■ Work item ■
From the entries below, copy each line in which the word "none" occurs.

[Structured diff data]

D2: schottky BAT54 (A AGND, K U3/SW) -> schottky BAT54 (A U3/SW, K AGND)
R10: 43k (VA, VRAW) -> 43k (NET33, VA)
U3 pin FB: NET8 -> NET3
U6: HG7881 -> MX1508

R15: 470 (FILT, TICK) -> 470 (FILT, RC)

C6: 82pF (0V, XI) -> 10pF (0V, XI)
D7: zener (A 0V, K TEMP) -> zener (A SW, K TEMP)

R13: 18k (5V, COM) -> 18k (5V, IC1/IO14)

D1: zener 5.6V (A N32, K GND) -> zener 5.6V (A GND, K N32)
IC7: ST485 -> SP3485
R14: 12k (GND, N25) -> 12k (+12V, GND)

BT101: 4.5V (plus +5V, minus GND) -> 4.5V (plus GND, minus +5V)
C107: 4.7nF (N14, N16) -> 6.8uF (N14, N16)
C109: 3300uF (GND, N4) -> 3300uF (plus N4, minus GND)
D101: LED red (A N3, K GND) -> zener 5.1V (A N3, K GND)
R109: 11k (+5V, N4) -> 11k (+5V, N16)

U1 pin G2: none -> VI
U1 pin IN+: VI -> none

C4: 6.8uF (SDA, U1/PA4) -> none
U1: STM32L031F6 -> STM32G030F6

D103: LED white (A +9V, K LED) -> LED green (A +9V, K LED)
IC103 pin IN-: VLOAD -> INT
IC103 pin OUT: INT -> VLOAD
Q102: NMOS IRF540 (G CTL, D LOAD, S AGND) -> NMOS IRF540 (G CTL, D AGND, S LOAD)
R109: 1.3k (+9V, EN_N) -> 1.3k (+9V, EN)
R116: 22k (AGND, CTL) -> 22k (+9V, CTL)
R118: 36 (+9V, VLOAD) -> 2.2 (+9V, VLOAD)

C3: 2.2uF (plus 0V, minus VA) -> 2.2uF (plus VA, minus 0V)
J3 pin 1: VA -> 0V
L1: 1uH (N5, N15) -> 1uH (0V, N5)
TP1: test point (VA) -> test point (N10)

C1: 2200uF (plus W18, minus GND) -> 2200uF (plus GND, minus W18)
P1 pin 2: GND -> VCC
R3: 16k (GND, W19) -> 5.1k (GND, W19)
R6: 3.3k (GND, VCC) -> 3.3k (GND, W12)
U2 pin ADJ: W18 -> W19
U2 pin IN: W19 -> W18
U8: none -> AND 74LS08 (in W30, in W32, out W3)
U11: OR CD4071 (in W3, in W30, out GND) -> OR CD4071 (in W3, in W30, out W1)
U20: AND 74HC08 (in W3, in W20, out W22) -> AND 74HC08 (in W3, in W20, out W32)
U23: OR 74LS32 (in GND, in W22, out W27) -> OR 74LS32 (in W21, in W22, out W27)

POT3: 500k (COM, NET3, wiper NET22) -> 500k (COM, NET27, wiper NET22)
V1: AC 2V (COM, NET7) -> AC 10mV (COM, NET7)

■ Output below ■
U1 pin G2: none -> VI
U1 pin IN+: VI -> none
C4: 6.8uF (SDA, U1/PA4) -> none
U8: none -> AND 74LS08 (in W30, in W32, out W3)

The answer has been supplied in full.